-- DATA --
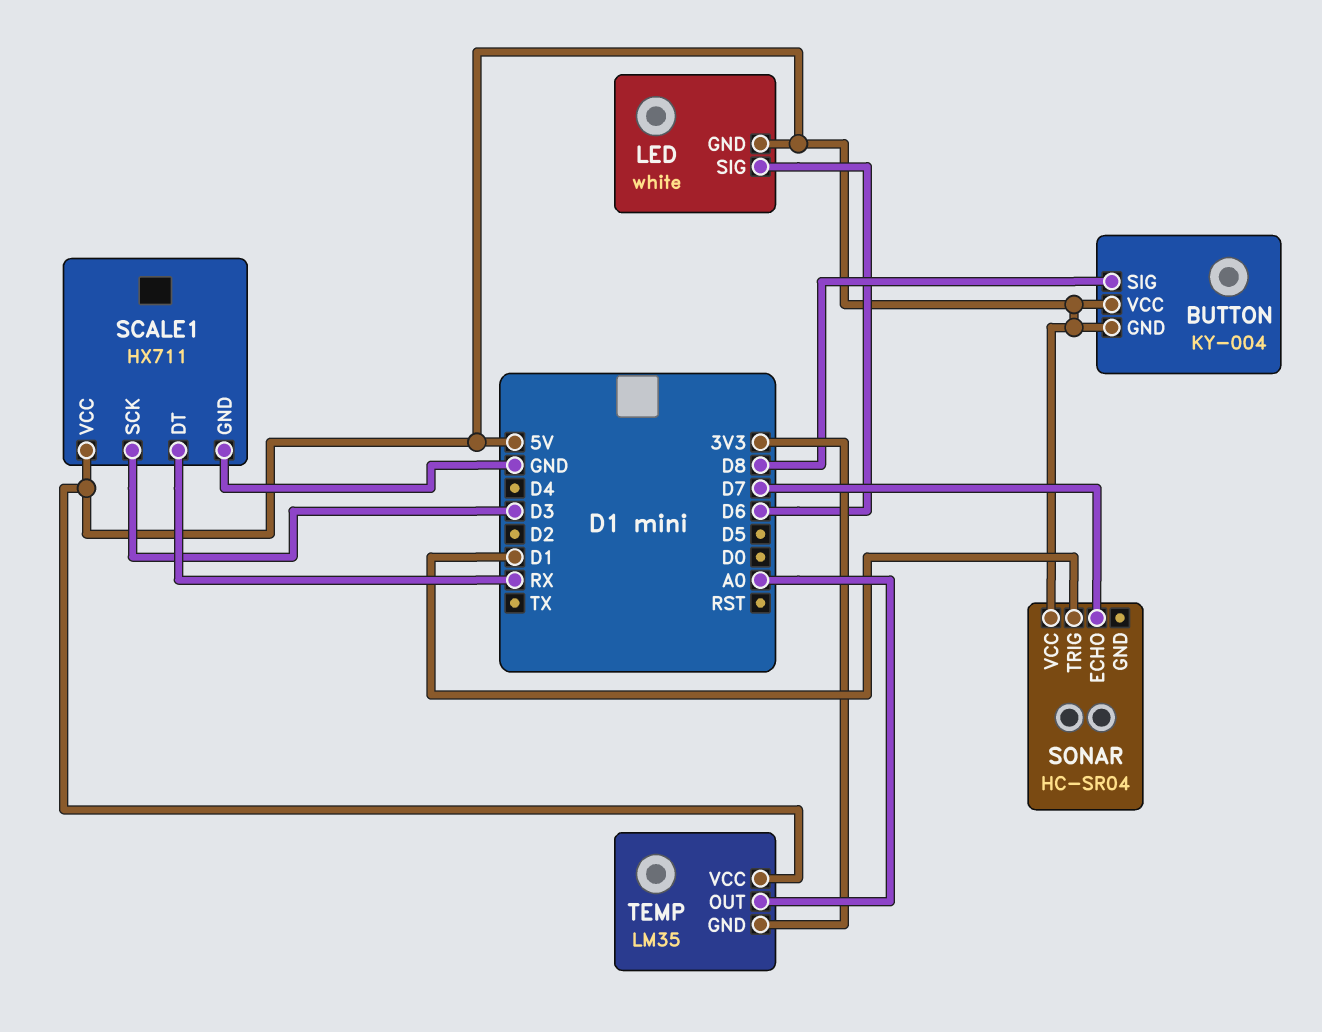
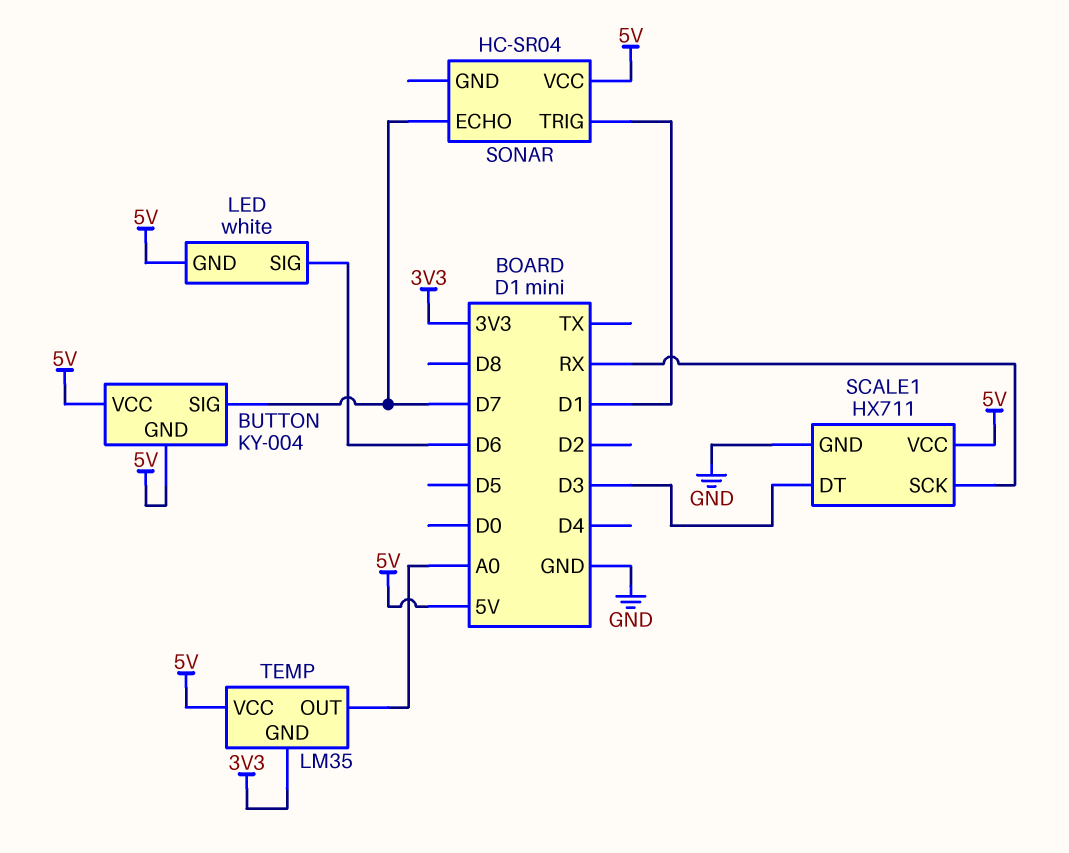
BUTTON pin SIG: D8 -> D7
SCALE1 pin DT: RX -> D3
SCALE1 pin SCK: D3 -> RX

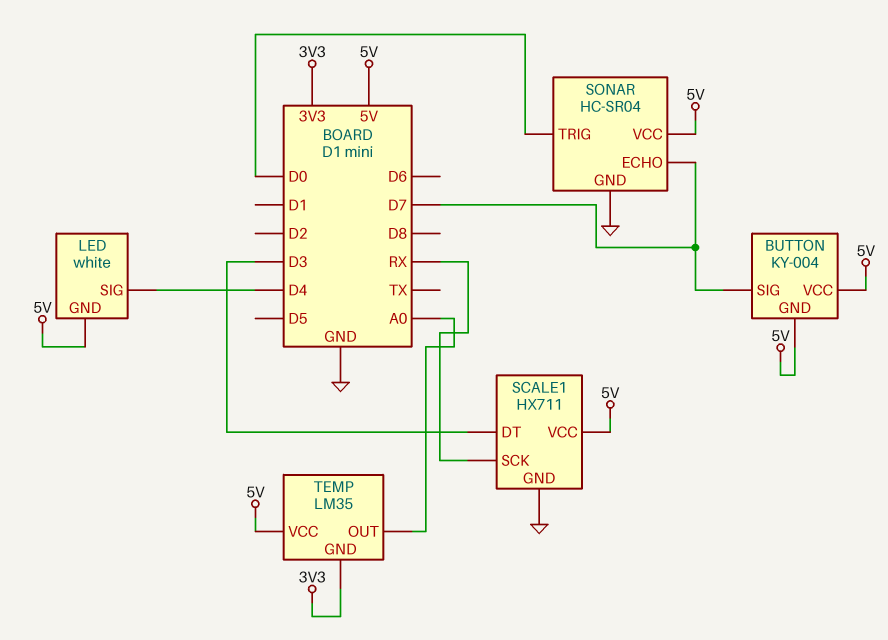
LED pin SIG: D6 -> D4
SONAR pin GND: none -> GND
SONAR pin TRIG: D1 -> D0

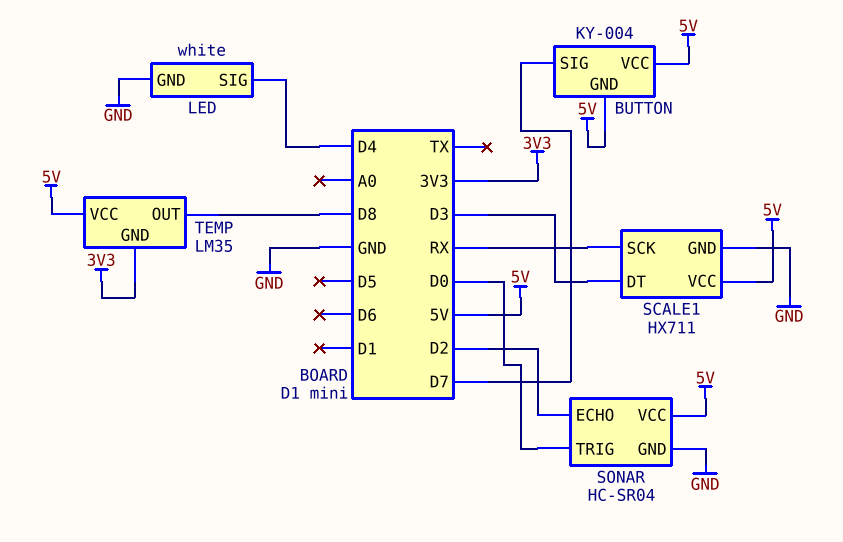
LED pin GND: 5V -> GND
SONAR pin ECHO: D7 -> D2
TEMP pin OUT: A0 -> D8

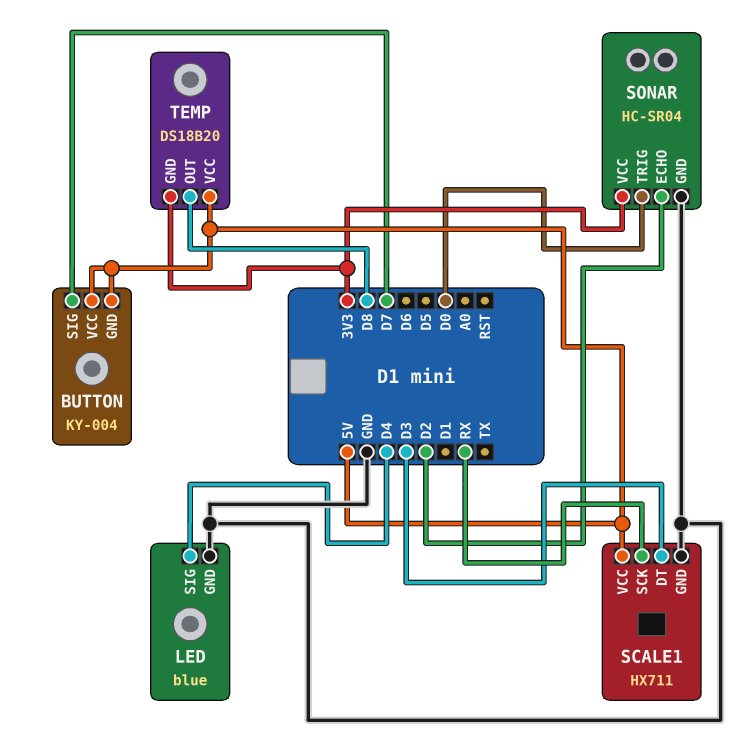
LED: white -> blue
SONAR pin VCC: 5V -> 3V3
TEMP: LM35 -> DS18B20

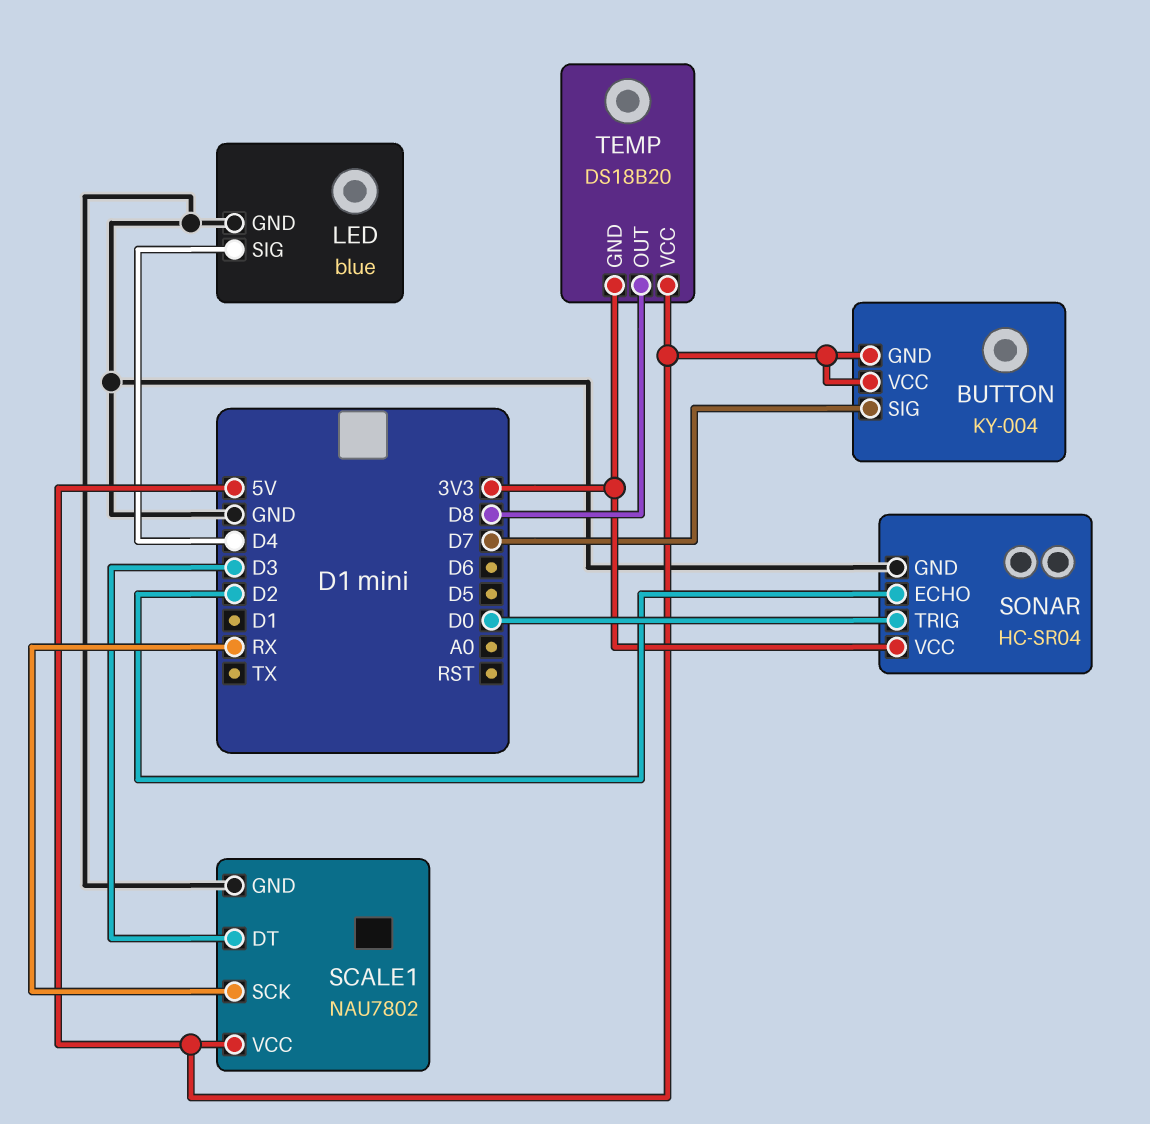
SCALE1: HX711 -> NAU7802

-- WHAT IS EXPECTED --
Everything in the listing should be copied exactly, apart from the images it holds.

-- ANSWER TO THIS PROBLEM --
BUTTON pin SIG: D8 -> D7
SCALE1 pin DT: RX -> D3
SCALE1 pin SCK: D3 -> RX

LED pin SIG: D6 -> D4
SONAR pin GND: none -> GND
SONAR pin TRIG: D1 -> D0

LED pin GND: 5V -> GND
SONAR pin ECHO: D7 -> D2
TEMP pin OUT: A0 -> D8

LED: white -> blue
SONAR pin VCC: 5V -> 3V3
TEMP: LM35 -> DS18B20

SCALE1: HX711 -> NAU7802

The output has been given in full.